Given records
========

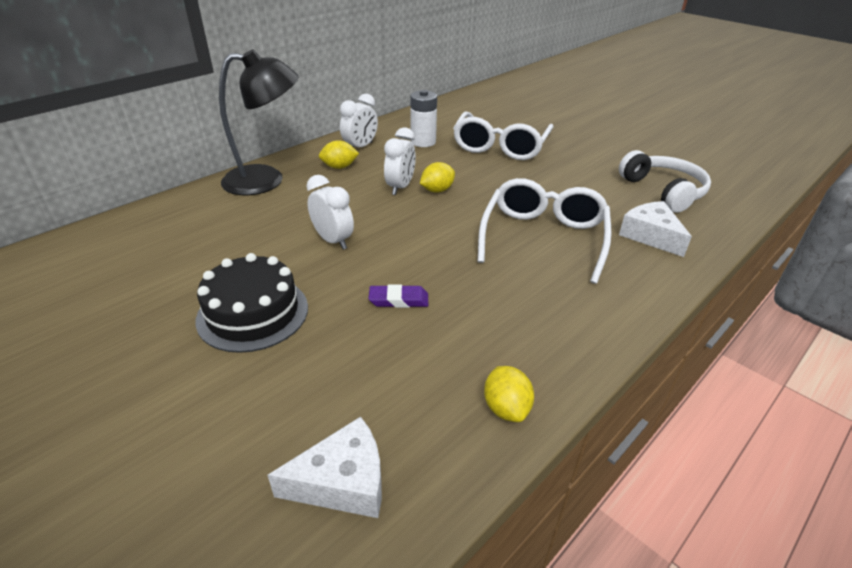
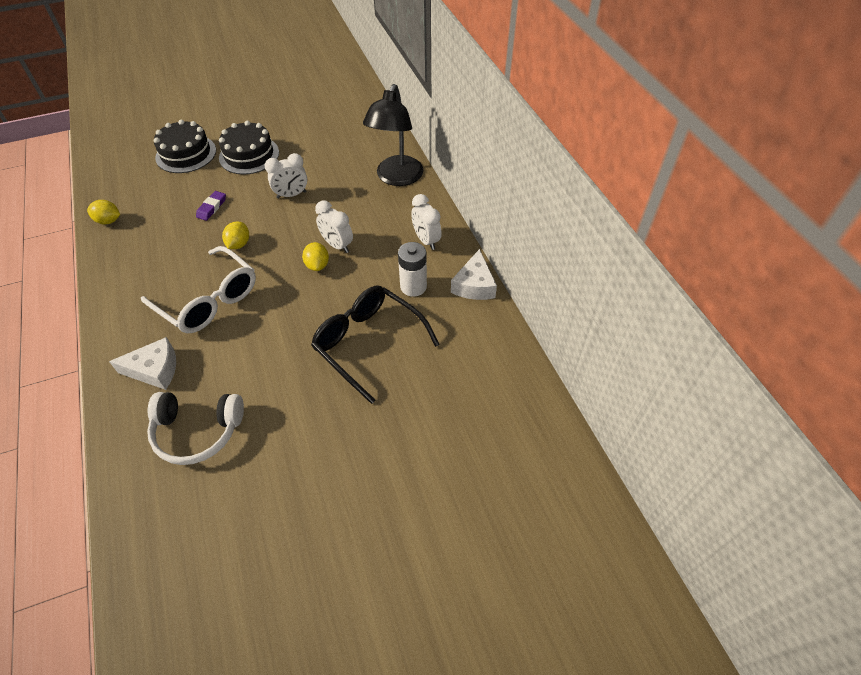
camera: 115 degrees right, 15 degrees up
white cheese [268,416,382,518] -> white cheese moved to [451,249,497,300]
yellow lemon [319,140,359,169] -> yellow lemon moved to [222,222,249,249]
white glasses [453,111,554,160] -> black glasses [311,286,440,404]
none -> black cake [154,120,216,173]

========

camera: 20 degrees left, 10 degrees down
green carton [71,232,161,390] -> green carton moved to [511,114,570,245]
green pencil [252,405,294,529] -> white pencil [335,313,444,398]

========

Task instructions
All that should be written out is the stretch of lines above between the one holding "camera: 115 degrees right, 15 degrees up" and the one holding "none -> black cake [154,120,216,173]", inclusive, exactly as given.

Solution for this problem
camera: 115 degrees right, 15 degrees up
white cheese [268,416,382,518] -> white cheese moved to [451,249,497,300]
yellow lemon [319,140,359,169] -> yellow lemon moved to [222,222,249,249]
white glasses [453,111,554,160] -> black glasses [311,286,440,404]
none -> black cake [154,120,216,173]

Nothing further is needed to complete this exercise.